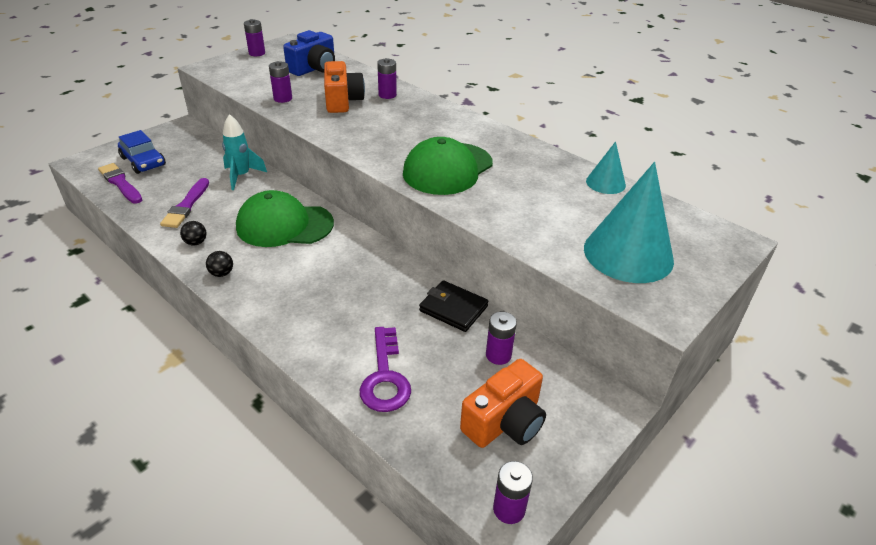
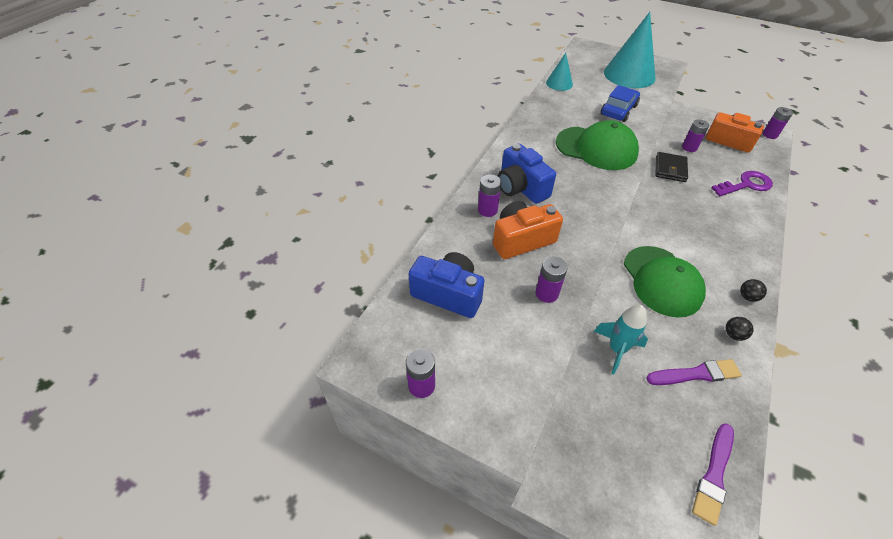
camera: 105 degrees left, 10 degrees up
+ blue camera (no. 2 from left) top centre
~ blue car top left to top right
• • • •
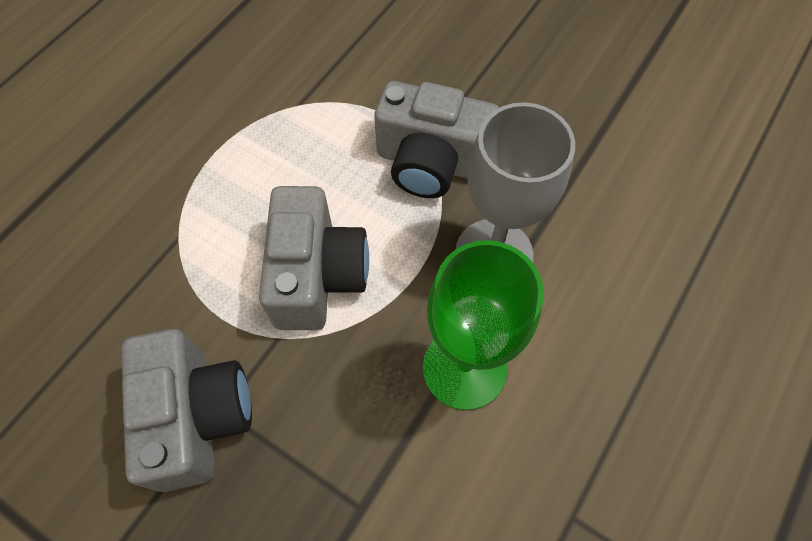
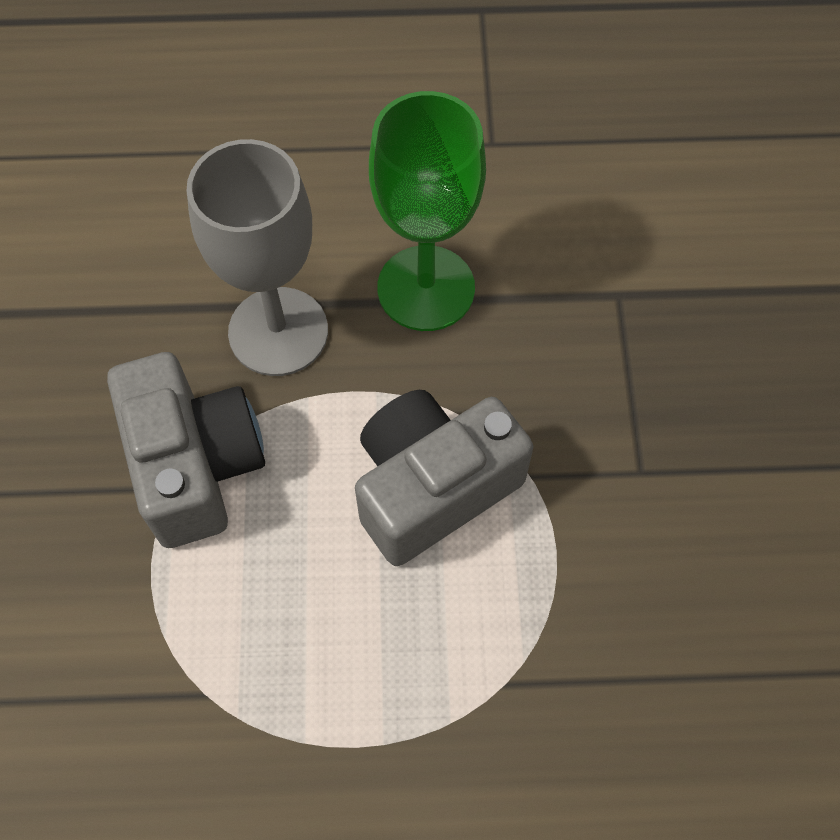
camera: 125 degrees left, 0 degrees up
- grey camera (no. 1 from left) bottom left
• • • •
* Instructions to follow
Give the exact lines, and only those, from the line containing "left) top centre" through the line containing "to top right" in the entries above.

* Solution
+ blue camera (no. 2 from left) top centre
~ blue car top left to top right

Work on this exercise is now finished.